■ **WORK TO COMPLETE**:
Beginning at the line that mentions "replace: bright orange clock", retype the rest of the records below exactly. Pictures are not part of the copy.

■ **DATA SUPPLIED**:
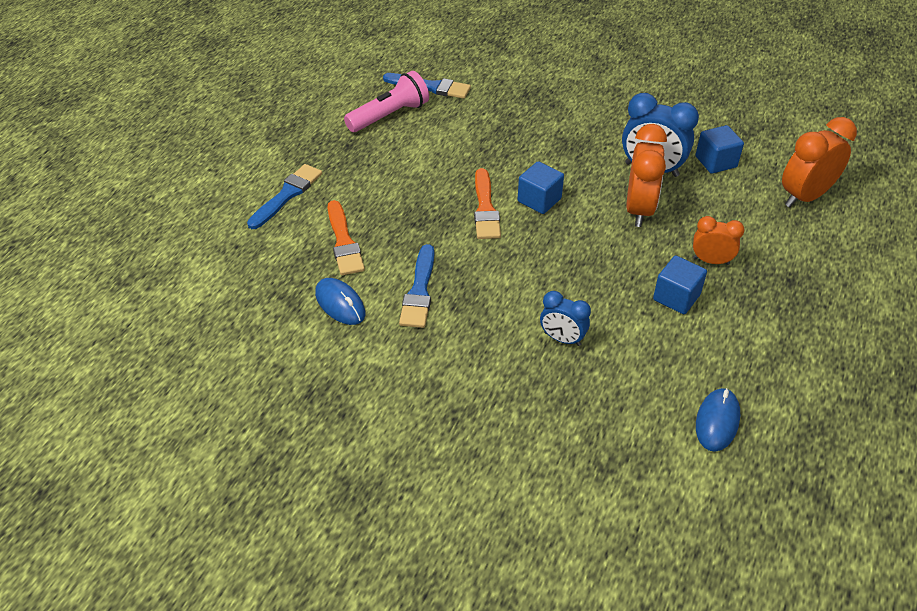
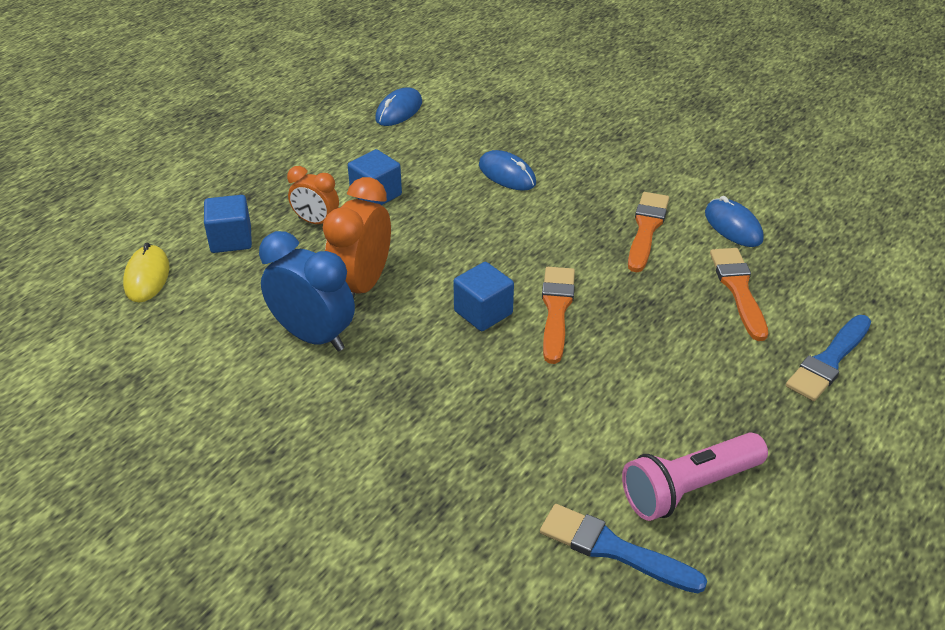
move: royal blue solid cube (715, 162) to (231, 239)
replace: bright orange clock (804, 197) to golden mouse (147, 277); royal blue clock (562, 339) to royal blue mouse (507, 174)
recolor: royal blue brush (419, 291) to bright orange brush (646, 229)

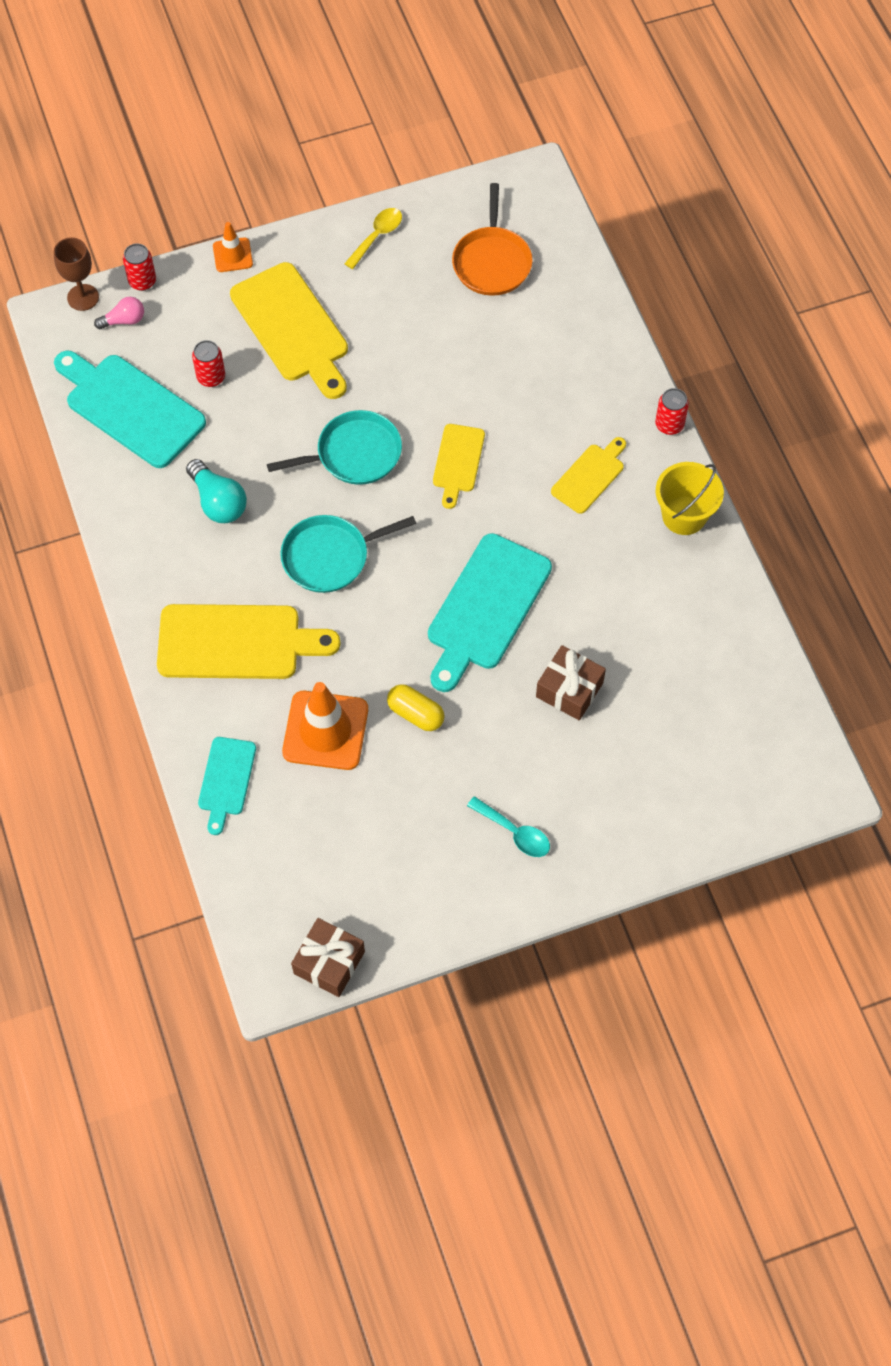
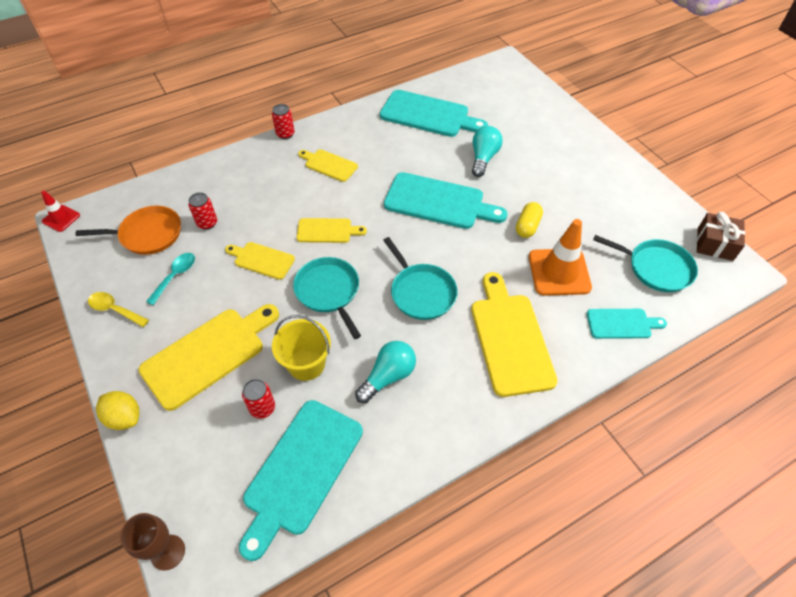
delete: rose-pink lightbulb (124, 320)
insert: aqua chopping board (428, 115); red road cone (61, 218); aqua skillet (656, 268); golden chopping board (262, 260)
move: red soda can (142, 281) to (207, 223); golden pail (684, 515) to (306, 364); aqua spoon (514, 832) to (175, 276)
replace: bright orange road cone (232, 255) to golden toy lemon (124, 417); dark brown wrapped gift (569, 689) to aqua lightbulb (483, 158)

■ **OUTPUT BELOW**:
replace: bright orange clock (804, 197) to golden mouse (147, 277); royal blue clock (562, 339) to royal blue mouse (507, 174)
recolor: royal blue brush (419, 291) to bright orange brush (646, 229)

delete: rose-pink lightbulb (124, 320)
insert: aqua chopping board (428, 115); red road cone (61, 218); aqua skillet (656, 268); golden chopping board (262, 260)
move: red soda can (142, 281) to (207, 223); golden pail (684, 515) to (306, 364); aqua spoon (514, 832) to (175, 276)
replace: bright orange road cone (232, 255) to golden toy lemon (124, 417); dark brown wrapped gift (569, 689) to aqua lightbulb (483, 158)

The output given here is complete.